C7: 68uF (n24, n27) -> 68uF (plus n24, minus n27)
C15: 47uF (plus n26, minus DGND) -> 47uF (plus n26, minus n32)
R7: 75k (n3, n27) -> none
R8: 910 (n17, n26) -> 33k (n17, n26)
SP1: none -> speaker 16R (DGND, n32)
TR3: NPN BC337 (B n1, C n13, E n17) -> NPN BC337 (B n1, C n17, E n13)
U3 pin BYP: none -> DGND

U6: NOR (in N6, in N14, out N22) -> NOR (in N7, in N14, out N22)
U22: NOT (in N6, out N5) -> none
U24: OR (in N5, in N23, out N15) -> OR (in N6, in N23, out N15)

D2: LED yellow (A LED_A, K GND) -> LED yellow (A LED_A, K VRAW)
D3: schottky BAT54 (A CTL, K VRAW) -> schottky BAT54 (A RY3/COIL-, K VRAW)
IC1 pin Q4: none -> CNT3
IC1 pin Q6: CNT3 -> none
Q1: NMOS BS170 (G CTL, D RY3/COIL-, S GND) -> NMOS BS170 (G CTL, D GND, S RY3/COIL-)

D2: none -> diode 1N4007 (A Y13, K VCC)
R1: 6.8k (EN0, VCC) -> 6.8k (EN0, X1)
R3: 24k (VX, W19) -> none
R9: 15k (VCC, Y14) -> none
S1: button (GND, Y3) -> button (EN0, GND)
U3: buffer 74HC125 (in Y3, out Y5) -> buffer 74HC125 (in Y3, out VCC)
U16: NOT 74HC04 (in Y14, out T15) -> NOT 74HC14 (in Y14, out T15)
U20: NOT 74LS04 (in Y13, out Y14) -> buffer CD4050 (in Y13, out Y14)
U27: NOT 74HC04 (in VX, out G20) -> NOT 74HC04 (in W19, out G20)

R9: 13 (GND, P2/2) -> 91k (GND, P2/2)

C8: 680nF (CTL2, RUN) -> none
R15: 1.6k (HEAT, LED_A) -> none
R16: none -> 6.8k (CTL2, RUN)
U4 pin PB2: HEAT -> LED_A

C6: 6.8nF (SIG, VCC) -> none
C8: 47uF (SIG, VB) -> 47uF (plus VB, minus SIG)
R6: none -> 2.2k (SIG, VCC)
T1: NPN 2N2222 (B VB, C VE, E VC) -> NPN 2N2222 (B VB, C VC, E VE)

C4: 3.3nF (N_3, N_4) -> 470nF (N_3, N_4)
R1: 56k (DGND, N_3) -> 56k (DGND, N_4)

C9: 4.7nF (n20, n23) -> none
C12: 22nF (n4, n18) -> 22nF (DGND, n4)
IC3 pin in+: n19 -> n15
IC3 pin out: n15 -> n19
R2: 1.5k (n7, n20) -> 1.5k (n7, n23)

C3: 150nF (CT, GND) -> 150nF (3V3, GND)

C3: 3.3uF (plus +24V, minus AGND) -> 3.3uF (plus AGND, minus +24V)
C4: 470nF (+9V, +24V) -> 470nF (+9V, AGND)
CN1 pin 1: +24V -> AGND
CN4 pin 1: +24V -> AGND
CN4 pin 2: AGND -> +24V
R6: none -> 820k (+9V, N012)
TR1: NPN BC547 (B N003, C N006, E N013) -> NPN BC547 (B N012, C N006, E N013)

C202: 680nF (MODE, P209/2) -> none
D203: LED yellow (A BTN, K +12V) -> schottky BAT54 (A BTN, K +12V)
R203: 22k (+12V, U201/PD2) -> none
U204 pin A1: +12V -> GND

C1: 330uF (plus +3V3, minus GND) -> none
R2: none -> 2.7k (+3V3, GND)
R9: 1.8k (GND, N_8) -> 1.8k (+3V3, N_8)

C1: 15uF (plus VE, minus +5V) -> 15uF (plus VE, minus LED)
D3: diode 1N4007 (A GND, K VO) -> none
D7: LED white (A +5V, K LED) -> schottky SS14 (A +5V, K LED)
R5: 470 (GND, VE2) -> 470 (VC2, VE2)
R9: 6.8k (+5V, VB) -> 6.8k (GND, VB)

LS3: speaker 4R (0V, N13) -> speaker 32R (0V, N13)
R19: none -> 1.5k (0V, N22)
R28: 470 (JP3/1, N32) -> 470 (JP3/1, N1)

________________________________________

▸ **Instructions for the task**
Looking at the material above, count the lines that carry the word "DGND" and answer with the count alone.

▸ **Exercise solution**
5